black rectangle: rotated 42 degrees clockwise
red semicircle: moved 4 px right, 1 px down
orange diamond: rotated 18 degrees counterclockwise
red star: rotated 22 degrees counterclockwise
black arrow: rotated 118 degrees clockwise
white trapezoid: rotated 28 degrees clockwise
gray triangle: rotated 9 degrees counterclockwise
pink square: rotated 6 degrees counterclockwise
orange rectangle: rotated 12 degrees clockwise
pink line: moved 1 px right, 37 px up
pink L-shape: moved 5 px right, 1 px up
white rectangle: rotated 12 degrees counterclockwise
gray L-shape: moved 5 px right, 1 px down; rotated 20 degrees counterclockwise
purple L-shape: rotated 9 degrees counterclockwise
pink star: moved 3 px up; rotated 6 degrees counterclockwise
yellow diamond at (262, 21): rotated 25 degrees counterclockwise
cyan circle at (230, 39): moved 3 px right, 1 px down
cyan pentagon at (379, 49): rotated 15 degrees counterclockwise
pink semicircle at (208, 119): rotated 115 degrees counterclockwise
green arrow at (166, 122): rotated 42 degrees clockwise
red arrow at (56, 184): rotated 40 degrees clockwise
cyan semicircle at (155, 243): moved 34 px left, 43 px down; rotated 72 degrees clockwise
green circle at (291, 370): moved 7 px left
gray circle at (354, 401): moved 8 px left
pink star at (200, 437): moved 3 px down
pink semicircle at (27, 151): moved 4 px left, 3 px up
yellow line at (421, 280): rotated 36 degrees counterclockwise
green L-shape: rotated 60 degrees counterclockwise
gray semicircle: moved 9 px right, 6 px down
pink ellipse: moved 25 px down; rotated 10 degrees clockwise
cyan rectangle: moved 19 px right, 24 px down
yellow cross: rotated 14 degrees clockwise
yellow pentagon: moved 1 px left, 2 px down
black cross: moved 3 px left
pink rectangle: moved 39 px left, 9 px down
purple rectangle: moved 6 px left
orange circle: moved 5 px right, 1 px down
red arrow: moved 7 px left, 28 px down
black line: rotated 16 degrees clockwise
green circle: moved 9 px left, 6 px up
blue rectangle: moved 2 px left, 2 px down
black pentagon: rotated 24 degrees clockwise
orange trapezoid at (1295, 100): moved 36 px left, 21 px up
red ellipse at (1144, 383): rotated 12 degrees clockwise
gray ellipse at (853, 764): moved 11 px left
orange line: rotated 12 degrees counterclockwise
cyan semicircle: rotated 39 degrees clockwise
═══
EXERCISE OBJECTIVE: Every line above should be written out again, unchanged.

PROBLEM SOLUTION:
black rectangle: rotated 42 degrees clockwise
red semicircle: moved 4 px right, 1 px down
orange diamond: rotated 18 degrees counterclockwise
red star: rotated 22 degrees counterclockwise
black arrow: rotated 118 degrees clockwise
white trapezoid: rotated 28 degrees clockwise
gray triangle: rotated 9 degrees counterclockwise
pink square: rotated 6 degrees counterclockwise
orange rectangle: rotated 12 degrees clockwise
pink line: moved 1 px right, 37 px up
pink L-shape: moved 5 px right, 1 px up
white rectangle: rotated 12 degrees counterclockwise
gray L-shape: moved 5 px right, 1 px down; rotated 20 degrees counterclockwise
purple L-shape: rotated 9 degrees counterclockwise
pink star: moved 3 px up; rotated 6 degrees counterclockwise
yellow diamond at (262, 21): rotated 25 degrees counterclockwise
cyan circle at (230, 39): moved 3 px right, 1 px down
cyan pentagon at (379, 49): rotated 15 degrees counterclockwise
pink semicircle at (208, 119): rotated 115 degrees counterclockwise
green arrow at (166, 122): rotated 42 degrees clockwise
red arrow at (56, 184): rotated 40 degrees clockwise
cyan semicircle at (155, 243): moved 34 px left, 43 px down; rotated 72 degrees clockwise
green circle at (291, 370): moved 7 px left
gray circle at (354, 401): moved 8 px left
pink star at (200, 437): moved 3 px down
pink semicircle at (27, 151): moved 4 px left, 3 px up
yellow line at (421, 280): rotated 36 degrees counterclockwise
green L-shape: rotated 60 degrees counterclockwise
gray semicircle: moved 9 px right, 6 px down
pink ellipse: moved 25 px down; rotated 10 degrees clockwise
cyan rectangle: moved 19 px right, 24 px down
yellow cross: rotated 14 degrees clockwise
yellow pentagon: moved 1 px left, 2 px down
black cross: moved 3 px left
pink rectangle: moved 39 px left, 9 px down
purple rectangle: moved 6 px left
orange circle: moved 5 px right, 1 px down
red arrow: moved 7 px left, 28 px down
black line: rotated 16 degrees clockwise
green circle: moved 9 px left, 6 px up
blue rectangle: moved 2 px left, 2 px down
black pentagon: rotated 24 degrees clockwise
orange trapezoid at (1295, 100): moved 36 px left, 21 px up
red ellipse at (1144, 383): rotated 12 degrees clockwise
gray ellipse at (853, 764): moved 11 px left
orange line: rotated 12 degrees counterclockwise
cyan semicircle: rotated 39 degrees clockwise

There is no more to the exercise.